**What the exercise asks**: Everything in the listing below must be set down again exactly, apart from the pictures.

**Input data**:
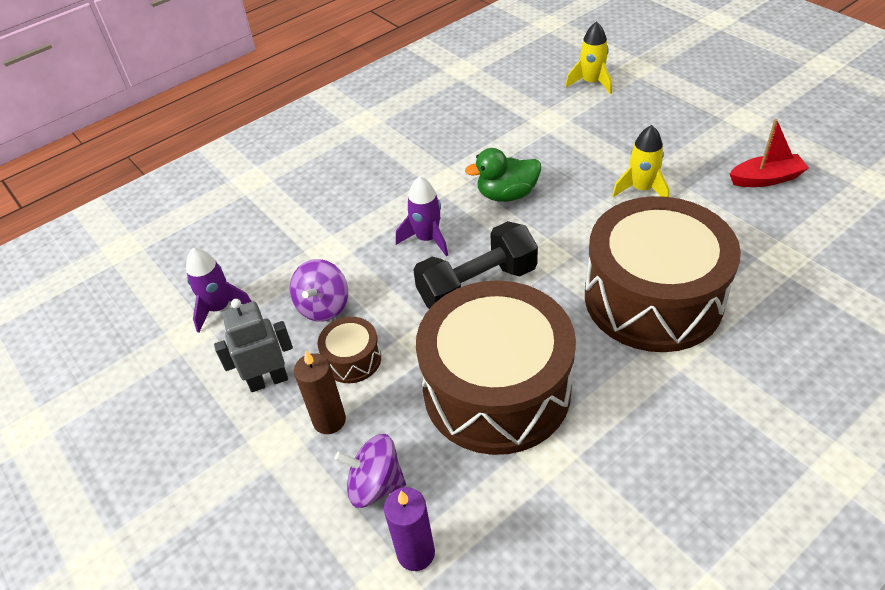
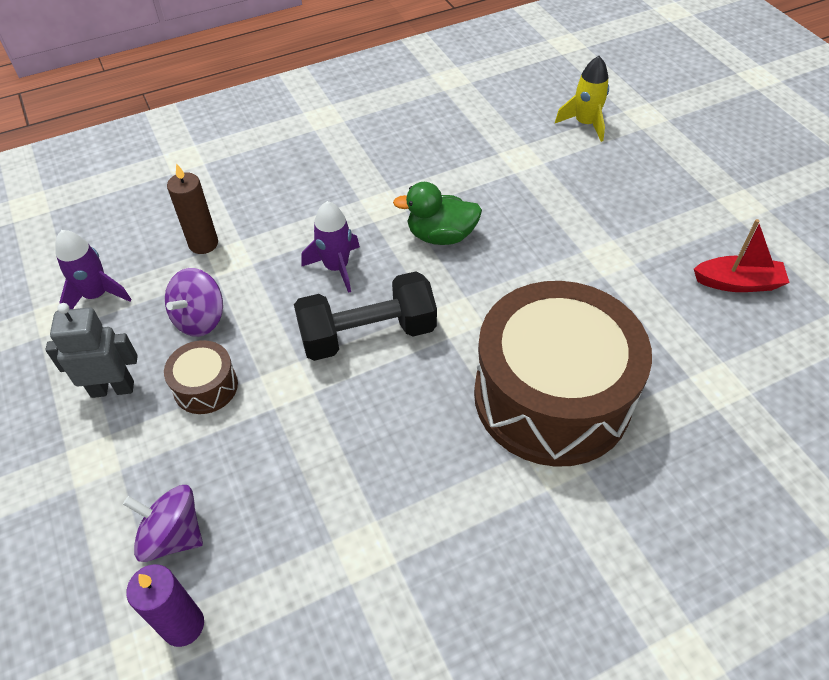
camera: 10 degrees right, 5 degrees up
(329, 420) = (155, 450): brown candle -> brown candle (203, 244)
(496, 389) = (340, 460): brown drum -> none
(641, 189) = (590, 263): yellow rocket -> none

**Answer to this problem**:
camera: 10 degrees right, 5 degrees up
(329, 420) = (155, 450): brown candle -> brown candle (203, 244)
(496, 389) = (340, 460): brown drum -> none
(641, 189) = (590, 263): yellow rocket -> none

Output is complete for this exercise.